Start of Block

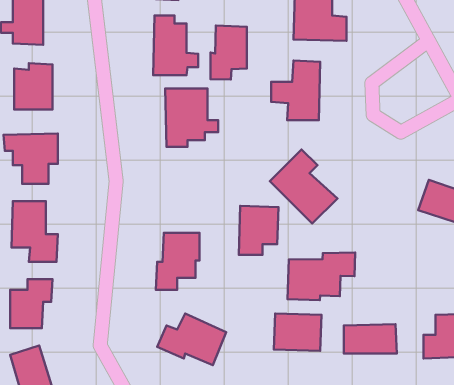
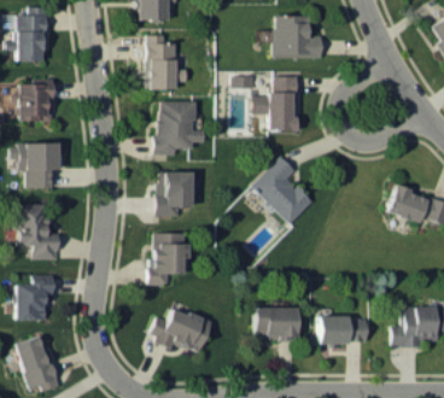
building: [211,26,247,79] -> none
building: [239,206,278,255] -> [157,171,193,216]
building: [288,253,355,300] -> none

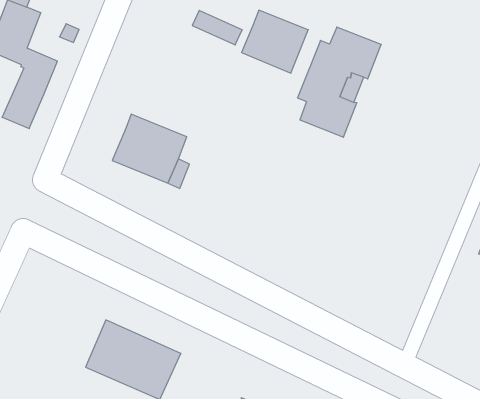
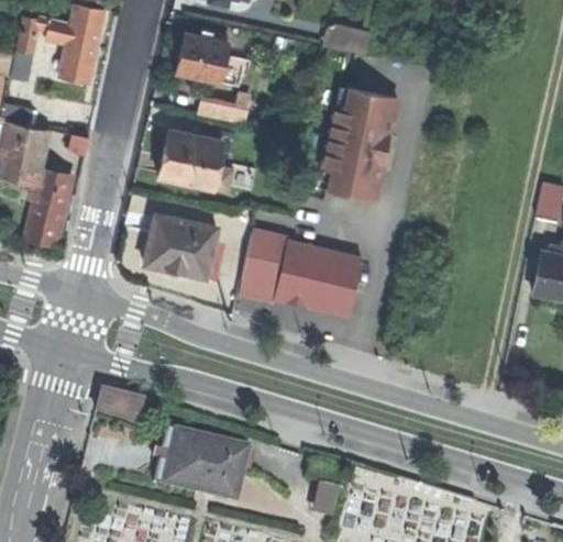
building: [242,10,308,73] -> [159,130,223,188]
building: none -> [240,231,362,317]
building: none -> [97,389,144,422]

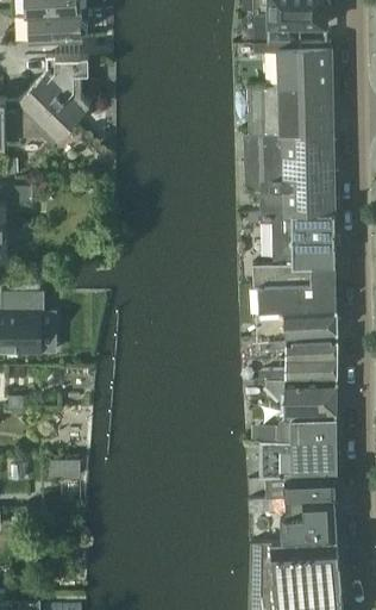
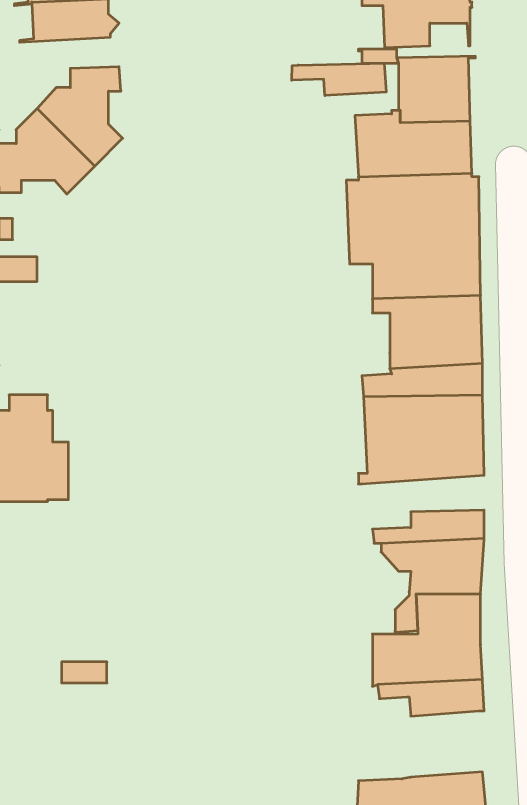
building: none -> [292,63,386,96]
building: [255,335,338,360] -> none
building: [281,496,337,542] -> none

End of Block

### Exercise aim
A verbatim copy of the listing is required, with all pictures left out.

### Answer to this task
building: [211,26,247,79] -> none
building: [239,206,278,255] -> [157,171,193,216]
building: [288,253,355,300] -> none

building: [242,10,308,73] -> [159,130,223,188]
building: none -> [240,231,362,317]
building: none -> [97,389,144,422]

building: none -> [292,63,386,96]
building: [255,335,338,360] -> none
building: [281,496,337,542] -> none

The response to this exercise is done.